What is being asked — Set down only the lines from the one containing "C3: none -> 1uF (plus +9V, minus GND)" through the final line of the entries below, exactly as they stand, with no pictures.
########################################
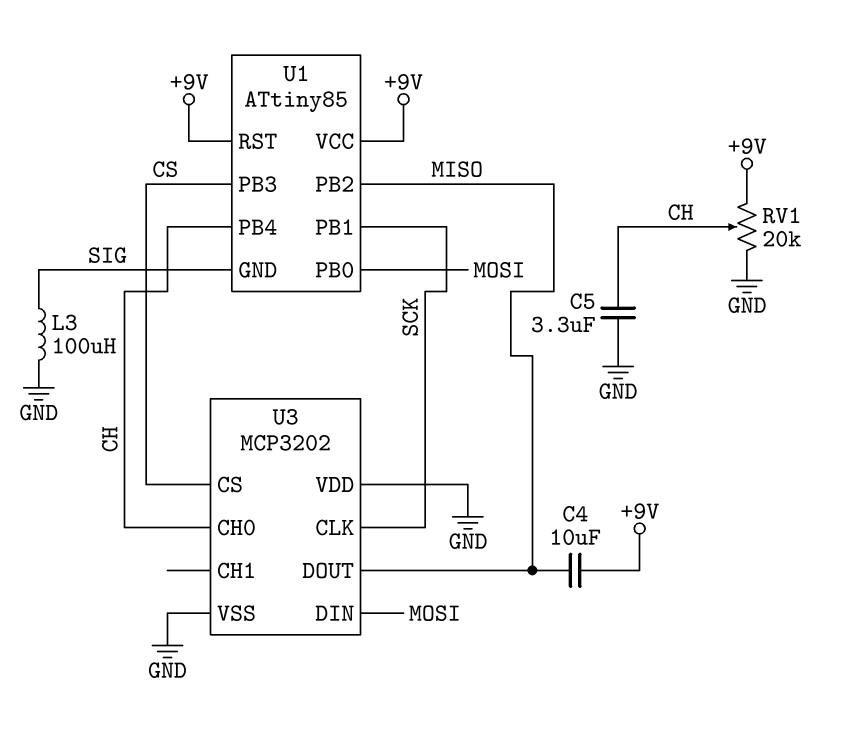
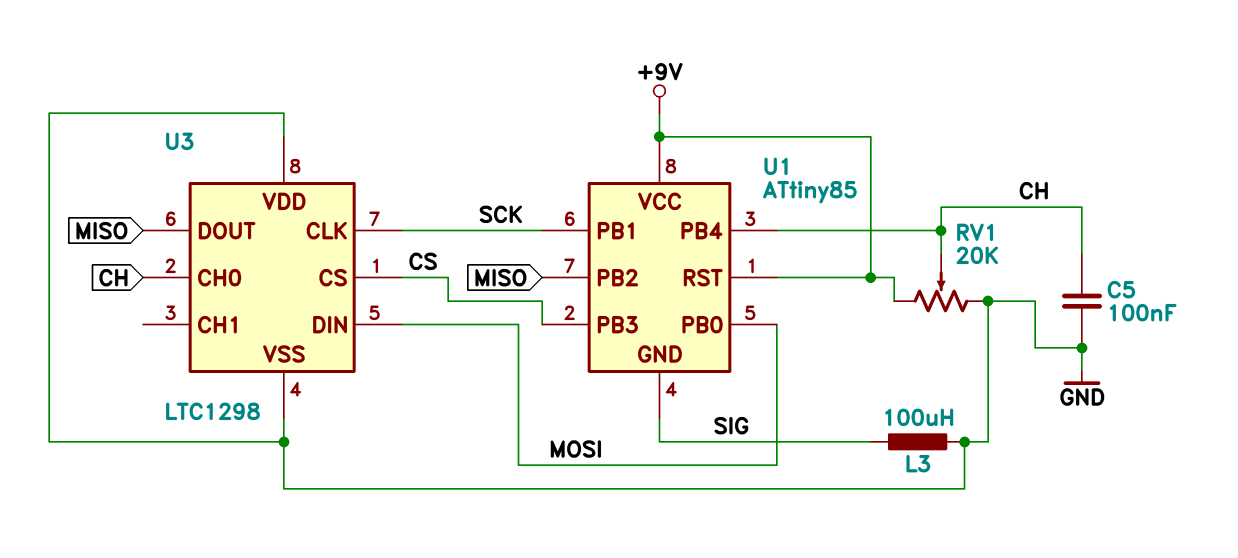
C4: 10uF (+9V, MISO) -> none
C5: 3.3uF (CH, GND) -> 100nF (CH, GND)
U3: MCP3202 -> LTC1298

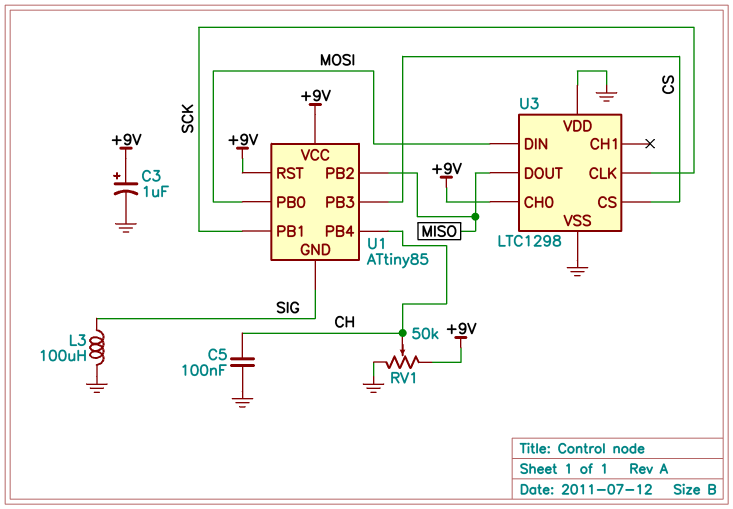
C3: none -> 1uF (plus +9V, minus GND)
RV1: 20k (+9V, GND, wiper CH) -> 50k (+9V, GND, wiper CH)
U3 pin CH0: CH -> +9V

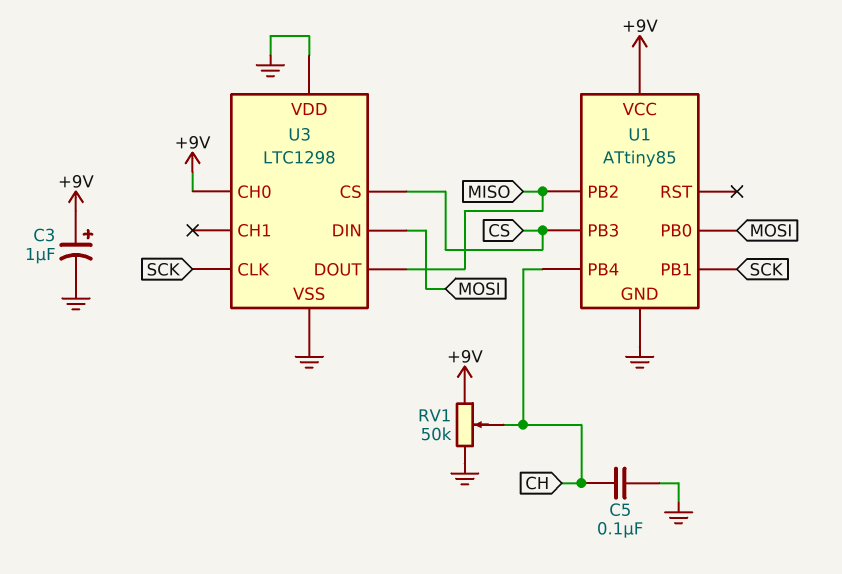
L3: 100uH (GND, SIG) -> none
U1 pin GND: SIG -> GND
U1 pin RST: +9V -> none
########################################
Result —
C3: none -> 1uF (plus +9V, minus GND)
RV1: 20k (+9V, GND, wiper CH) -> 50k (+9V, GND, wiper CH)
U3 pin CH0: CH -> +9V

L3: 100uH (GND, SIG) -> none
U1 pin GND: SIG -> GND
U1 pin RST: +9V -> none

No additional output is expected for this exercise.